--- begin ---

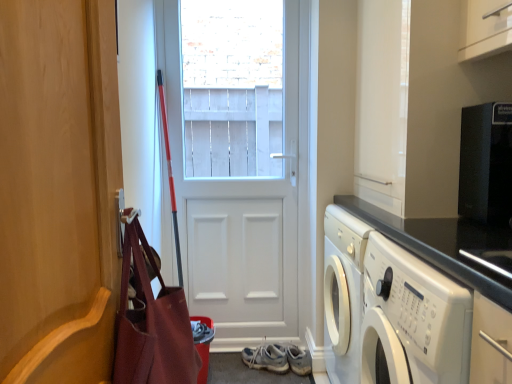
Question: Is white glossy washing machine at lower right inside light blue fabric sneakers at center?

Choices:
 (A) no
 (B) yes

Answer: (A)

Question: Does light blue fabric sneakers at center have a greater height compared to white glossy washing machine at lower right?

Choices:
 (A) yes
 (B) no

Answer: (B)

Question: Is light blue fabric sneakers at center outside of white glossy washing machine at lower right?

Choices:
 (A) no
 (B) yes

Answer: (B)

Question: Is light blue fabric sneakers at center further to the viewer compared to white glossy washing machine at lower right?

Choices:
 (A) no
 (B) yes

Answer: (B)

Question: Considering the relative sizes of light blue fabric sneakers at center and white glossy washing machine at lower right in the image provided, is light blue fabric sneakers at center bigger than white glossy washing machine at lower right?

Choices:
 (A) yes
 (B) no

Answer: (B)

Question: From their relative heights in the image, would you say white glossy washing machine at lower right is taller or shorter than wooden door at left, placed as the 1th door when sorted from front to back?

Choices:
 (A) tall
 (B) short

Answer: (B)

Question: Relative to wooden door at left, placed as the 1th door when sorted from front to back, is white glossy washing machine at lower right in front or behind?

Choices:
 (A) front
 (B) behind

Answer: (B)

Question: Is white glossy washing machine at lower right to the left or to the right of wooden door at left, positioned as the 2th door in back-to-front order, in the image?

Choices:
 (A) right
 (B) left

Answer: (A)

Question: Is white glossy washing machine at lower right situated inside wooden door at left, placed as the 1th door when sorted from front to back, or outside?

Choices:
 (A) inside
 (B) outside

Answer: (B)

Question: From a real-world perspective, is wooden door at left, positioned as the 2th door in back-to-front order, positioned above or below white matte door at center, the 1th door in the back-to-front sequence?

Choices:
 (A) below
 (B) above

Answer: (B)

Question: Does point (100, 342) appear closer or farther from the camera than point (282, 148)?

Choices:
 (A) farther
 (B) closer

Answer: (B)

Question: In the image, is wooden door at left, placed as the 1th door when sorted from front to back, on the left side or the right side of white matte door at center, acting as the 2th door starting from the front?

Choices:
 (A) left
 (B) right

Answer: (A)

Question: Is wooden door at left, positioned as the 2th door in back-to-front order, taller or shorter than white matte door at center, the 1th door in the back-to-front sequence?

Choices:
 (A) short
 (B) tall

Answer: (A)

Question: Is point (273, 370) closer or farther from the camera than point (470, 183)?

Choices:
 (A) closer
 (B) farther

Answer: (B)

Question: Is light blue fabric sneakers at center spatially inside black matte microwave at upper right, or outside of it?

--- end ---

## EXERCISE TASK
Locate every line in the records that contains the word "sneakers" and copy each one out. Case counts.

## SOLUTION
Question: Is white glossy washing machine at lower right inside light blue fabric sneakers at center?
Question: Does light blue fabric sneakers at center have a greater height compared to white glossy washing machine at lower right?
Question: Is light blue fabric sneakers at center outside of white glossy washing machine at lower right?
Question: Is light blue fabric sneakers at center further to the viewer compared to white glossy washing machine at lower right?
Question: Considering the relative sizes of light blue fabric sneakers at center and white glossy washing machine at lower right in the image provided, is light blue fabric sneakers at center bigger than white glossy washing machine at lower right?
Question: Is light blue fabric sneakers at center spatially inside black matte microwave at upper right, or outside of it?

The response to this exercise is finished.